──────── Data section ────────

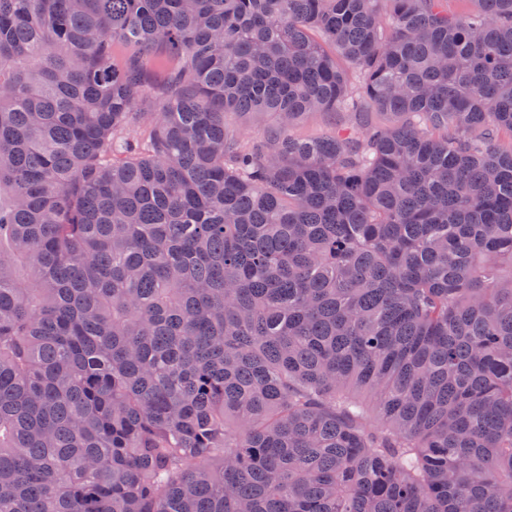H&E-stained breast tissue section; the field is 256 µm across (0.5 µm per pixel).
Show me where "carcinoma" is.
<instances>
[{"label":"carcinoma","mask_w":512,"mask_h":512,"mask_svg":"<svg viewBox=\"0 0 512 512\" xmlns=\"http://www.w3.org/2000/svg\"><path fill=\"white\" fill-rule=\"evenodd\" d=\"M468 2L0 0V512H512V0ZM228 122L232 127L239 130L245 138L256 139L276 122V118L270 113H261L246 119L229 115ZM335 123V117L329 114L316 113L299 122L296 133L303 137L319 136L329 132Z\"/></svg>","instance_id":"obj_1"}]
</instances>
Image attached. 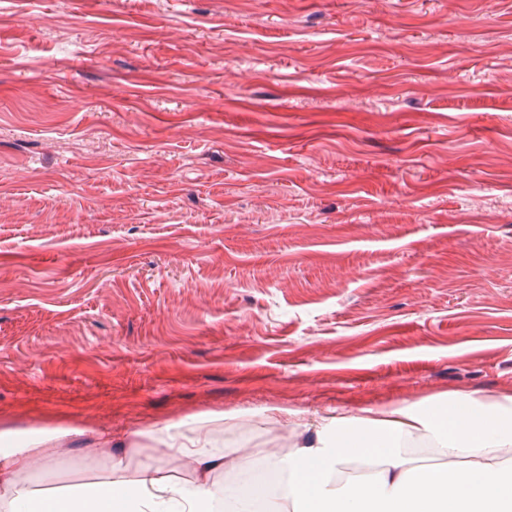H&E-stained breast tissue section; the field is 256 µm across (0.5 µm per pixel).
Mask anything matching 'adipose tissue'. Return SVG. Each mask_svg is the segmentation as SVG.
Returning <instances> with one entry per match:
<instances>
[{
    "label": "adipose tissue",
    "mask_w": 512,
    "mask_h": 512,
    "mask_svg": "<svg viewBox=\"0 0 512 512\" xmlns=\"http://www.w3.org/2000/svg\"><path fill=\"white\" fill-rule=\"evenodd\" d=\"M427 442L430 457L412 451ZM512 405L456 394L431 411L412 406L324 419L301 449L273 457L283 474L275 491L244 471L242 486L209 482L224 464L217 448L171 441L168 451L190 461L200 480L184 483L145 465L125 476L122 456L106 454V477L65 489L32 485L26 472L47 470L53 451L39 439L0 433V512H512Z\"/></svg>",
    "instance_id": "ef3b65f1"
}]
</instances>
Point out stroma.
<instances>
[{"mask_svg": "<svg viewBox=\"0 0 512 512\" xmlns=\"http://www.w3.org/2000/svg\"><path fill=\"white\" fill-rule=\"evenodd\" d=\"M512 401V0H0V431L233 483L330 414Z\"/></svg>", "mask_w": 512, "mask_h": 512, "instance_id": "stroma-1", "label": "stroma"}]
</instances>
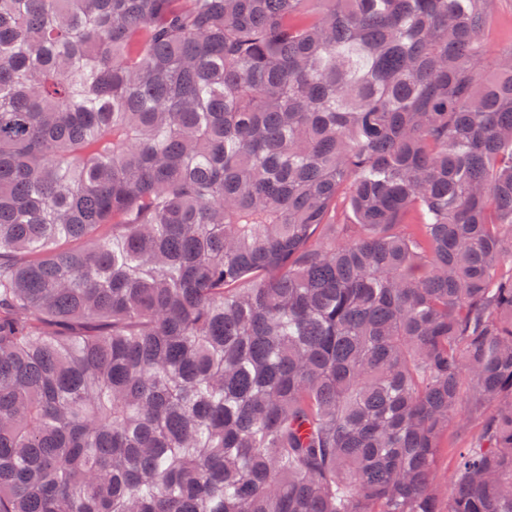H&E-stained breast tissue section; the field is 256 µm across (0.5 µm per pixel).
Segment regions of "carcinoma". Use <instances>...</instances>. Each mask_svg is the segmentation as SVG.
Segmentation results:
<instances>
[{
    "mask_svg": "<svg viewBox=\"0 0 512 512\" xmlns=\"http://www.w3.org/2000/svg\"><path fill=\"white\" fill-rule=\"evenodd\" d=\"M490 3L0 0V512H512ZM471 435V425L464 418L458 425L448 430V435L442 440V447L439 450L436 472L440 482L448 480L450 483V475L453 471L455 457L459 448H465L469 444Z\"/></svg>",
    "mask_w": 512,
    "mask_h": 512,
    "instance_id": "1",
    "label": "carcinoma"
}]
</instances>
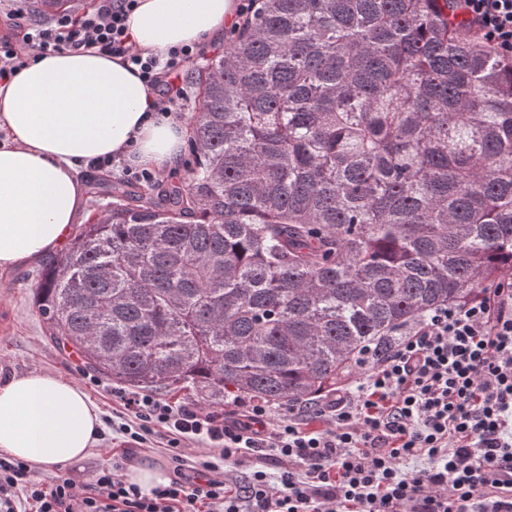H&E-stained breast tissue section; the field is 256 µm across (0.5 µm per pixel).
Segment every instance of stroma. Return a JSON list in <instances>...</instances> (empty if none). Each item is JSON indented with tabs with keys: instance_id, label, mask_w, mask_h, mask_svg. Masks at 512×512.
<instances>
[{
	"instance_id": "35a3bbf8",
	"label": "stroma",
	"mask_w": 512,
	"mask_h": 512,
	"mask_svg": "<svg viewBox=\"0 0 512 512\" xmlns=\"http://www.w3.org/2000/svg\"><path fill=\"white\" fill-rule=\"evenodd\" d=\"M46 264V259L41 258L0 273V319L9 321L7 334H0V382L38 368L77 383L97 406L101 419L119 415L122 406L116 383L108 379L99 386L90 383L82 358L70 348L57 345L46 333L35 305V287ZM120 446L117 439L98 440L81 462L61 469L46 468L42 474L53 477L64 473L90 480L100 465L111 461L114 449Z\"/></svg>"
}]
</instances>
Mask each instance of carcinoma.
I'll use <instances>...</instances> for the list:
<instances>
[{"instance_id":"obj_1","label":"carcinoma","mask_w":512,"mask_h":512,"mask_svg":"<svg viewBox=\"0 0 512 512\" xmlns=\"http://www.w3.org/2000/svg\"><path fill=\"white\" fill-rule=\"evenodd\" d=\"M193 162L44 269L49 335L130 389L312 404L512 282V57L448 0H252L192 76Z\"/></svg>"}]
</instances>
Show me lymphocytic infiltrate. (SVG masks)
Wrapping results in <instances>:
<instances>
[{
	"instance_id": "1",
	"label": "lymphocytic infiltrate",
	"mask_w": 512,
	"mask_h": 512,
	"mask_svg": "<svg viewBox=\"0 0 512 512\" xmlns=\"http://www.w3.org/2000/svg\"><path fill=\"white\" fill-rule=\"evenodd\" d=\"M137 0H97L80 16L36 20L0 0V81L29 58L68 49L121 58L157 91L164 112L185 111L181 73L199 53L160 57L134 46ZM480 33L512 55V0H456ZM352 386L324 407L326 430L251 401L242 419L175 407L150 393L124 397L116 432L126 446L89 482L45 481L28 462L0 458V512H512V286L432 311L386 354L361 351ZM165 442L168 485L142 492L125 467L153 438ZM207 456L190 458V445Z\"/></svg>"
}]
</instances>
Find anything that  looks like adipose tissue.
<instances>
[{"label":"adipose tissue","mask_w":512,"mask_h":512,"mask_svg":"<svg viewBox=\"0 0 512 512\" xmlns=\"http://www.w3.org/2000/svg\"><path fill=\"white\" fill-rule=\"evenodd\" d=\"M238 9L236 0H138L128 32L162 54L218 38ZM156 102L122 60L65 49L0 82V271L65 247L84 208L81 164L120 154L162 175L179 166L189 129ZM100 427L97 407L67 379L33 370L0 384V455L38 468L77 463Z\"/></svg>","instance_id":"adipose-tissue-1"}]
</instances>
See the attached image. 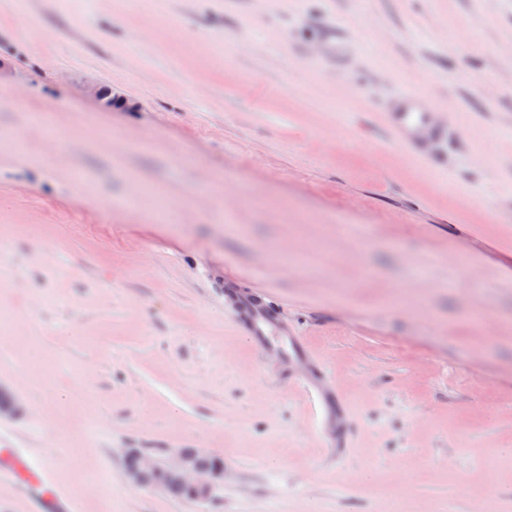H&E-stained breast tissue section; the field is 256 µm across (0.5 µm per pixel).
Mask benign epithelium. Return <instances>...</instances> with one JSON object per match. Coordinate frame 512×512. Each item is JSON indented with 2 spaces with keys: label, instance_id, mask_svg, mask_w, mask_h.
I'll use <instances>...</instances> for the list:
<instances>
[{
  "label": "benign epithelium",
  "instance_id": "1",
  "mask_svg": "<svg viewBox=\"0 0 512 512\" xmlns=\"http://www.w3.org/2000/svg\"><path fill=\"white\" fill-rule=\"evenodd\" d=\"M136 463L126 469L129 479L138 486L167 490L172 484L187 489L191 499H208L219 481L224 468L212 467L204 457L182 450L168 457L135 453Z\"/></svg>",
  "mask_w": 512,
  "mask_h": 512
}]
</instances>
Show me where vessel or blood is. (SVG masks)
I'll return each mask as SVG.
<instances>
[{
    "label": "vessel or blood",
    "mask_w": 512,
    "mask_h": 512,
    "mask_svg": "<svg viewBox=\"0 0 512 512\" xmlns=\"http://www.w3.org/2000/svg\"><path fill=\"white\" fill-rule=\"evenodd\" d=\"M390 125L406 144L437 137L440 132L434 112L414 94L404 96L392 106ZM224 295L239 307L245 328L261 350L281 355L291 364L308 358L310 351L302 336L279 329L277 309L273 303L265 301L261 296L245 293L236 280L225 281ZM307 386L320 397L327 416L336 421L331 447H346L350 427L336 394L324 388L323 375L319 372L309 377ZM0 471L17 480L21 491L33 501L34 512H44L45 507L51 503L59 504L62 512H72V502L59 501L57 494L46 483L44 466L29 463L19 449L0 448Z\"/></svg>",
    "instance_id": "vessel-or-blood-1"
}]
</instances>
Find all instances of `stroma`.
<instances>
[{
    "label": "stroma",
    "mask_w": 512,
    "mask_h": 512,
    "mask_svg": "<svg viewBox=\"0 0 512 512\" xmlns=\"http://www.w3.org/2000/svg\"><path fill=\"white\" fill-rule=\"evenodd\" d=\"M2 236L0 439L78 512H512V0H0ZM178 448L223 462L208 500L128 481ZM391 128L405 144L436 138L442 130L435 122V112L417 95L408 94L390 109ZM224 288V297L239 307L245 328L261 350L281 355L289 364L308 358L311 352L302 336L279 329L277 309L272 302L245 293L237 280L224 281ZM307 387L320 397L327 416L336 420L335 437L331 439L329 446L336 448L338 452L340 448L346 447L350 436L348 420L340 409L338 398L335 393L324 388L322 372L312 374L308 379Z\"/></svg>",
    "instance_id": "1"
}]
</instances>
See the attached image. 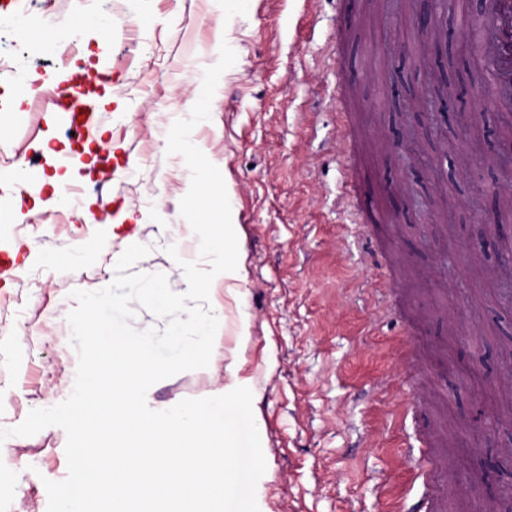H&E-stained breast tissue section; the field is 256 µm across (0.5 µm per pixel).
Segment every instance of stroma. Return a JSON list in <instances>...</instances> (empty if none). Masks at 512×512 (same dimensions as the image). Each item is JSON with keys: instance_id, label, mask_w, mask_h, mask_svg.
Here are the masks:
<instances>
[{"instance_id": "1", "label": "stroma", "mask_w": 512, "mask_h": 512, "mask_svg": "<svg viewBox=\"0 0 512 512\" xmlns=\"http://www.w3.org/2000/svg\"><path fill=\"white\" fill-rule=\"evenodd\" d=\"M74 31L112 72L111 88H95L90 169L68 161L83 140L17 95L63 68L45 34ZM17 32L27 48L0 82V172L57 174L82 194L76 223L59 224L56 205L33 211L15 182L0 185V260L14 266L0 279V427L73 390L71 293L109 286L126 249L124 227L99 223L102 210L140 220L151 252L136 271L164 273L182 293L208 269L190 214L191 160L178 148L186 139L212 160L208 177L233 212L241 281L234 294H210L221 323L211 363L154 384L148 405L223 394L224 366L236 362L267 464L259 512L413 504L426 485L403 450L426 428L447 480L441 512H512L499 473L512 469V432L485 439L474 419L479 391L512 417V239L487 248L474 231L512 225V191L498 190L493 209L475 194L497 190L501 133L512 127V112L492 103L485 57L470 68L481 97L438 125L424 91L443 70L408 58L435 35L413 31L408 0H347L342 15L336 0H231L224 14L214 0H118L110 11L101 0H15L0 7V39ZM205 79L213 103L198 119ZM395 129L428 169L399 164ZM355 175L361 215L341 204ZM20 212L29 223L13 222ZM393 284L417 335H404L397 313L374 315ZM66 441L58 426L5 441L0 512H47L44 482L65 479Z\"/></svg>"}]
</instances>
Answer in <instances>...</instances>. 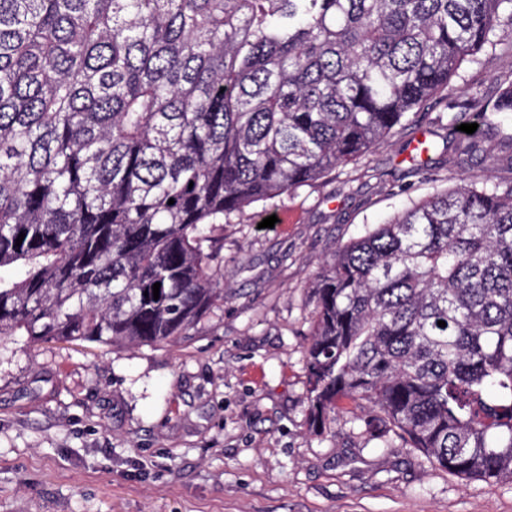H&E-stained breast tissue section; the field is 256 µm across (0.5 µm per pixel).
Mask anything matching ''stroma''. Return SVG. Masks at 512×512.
I'll use <instances>...</instances> for the list:
<instances>
[{
    "instance_id": "1",
    "label": "stroma",
    "mask_w": 512,
    "mask_h": 512,
    "mask_svg": "<svg viewBox=\"0 0 512 512\" xmlns=\"http://www.w3.org/2000/svg\"><path fill=\"white\" fill-rule=\"evenodd\" d=\"M511 84L512 56L477 54L360 163L216 226L228 295L185 338L0 339V512H512L511 487L461 480L397 440L313 430L304 358L310 284L336 246L451 178L512 179L497 136L460 167L435 122ZM421 136L434 152L411 160Z\"/></svg>"
}]
</instances>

────────

## Given instruction
Your task is to output exactly the lines running from the one with "Mask anything matching ''stroma''." through the final line of the material above, with both ends included.

## Solved problem
Mask anything matching ''stroma''. Return SVG. Masks at 512×512.
I'll use <instances>...</instances> for the list:
<instances>
[{
    "instance_id": "1",
    "label": "stroma",
    "mask_w": 512,
    "mask_h": 512,
    "mask_svg": "<svg viewBox=\"0 0 512 512\" xmlns=\"http://www.w3.org/2000/svg\"><path fill=\"white\" fill-rule=\"evenodd\" d=\"M511 84L512 56L477 54L360 163L216 226L228 295L185 338L0 339V512H512L511 487L461 480L397 440L313 430L304 358L310 284L336 246L451 178L512 179L497 136L460 167L435 122ZM421 136L434 152L411 160Z\"/></svg>"
}]
</instances>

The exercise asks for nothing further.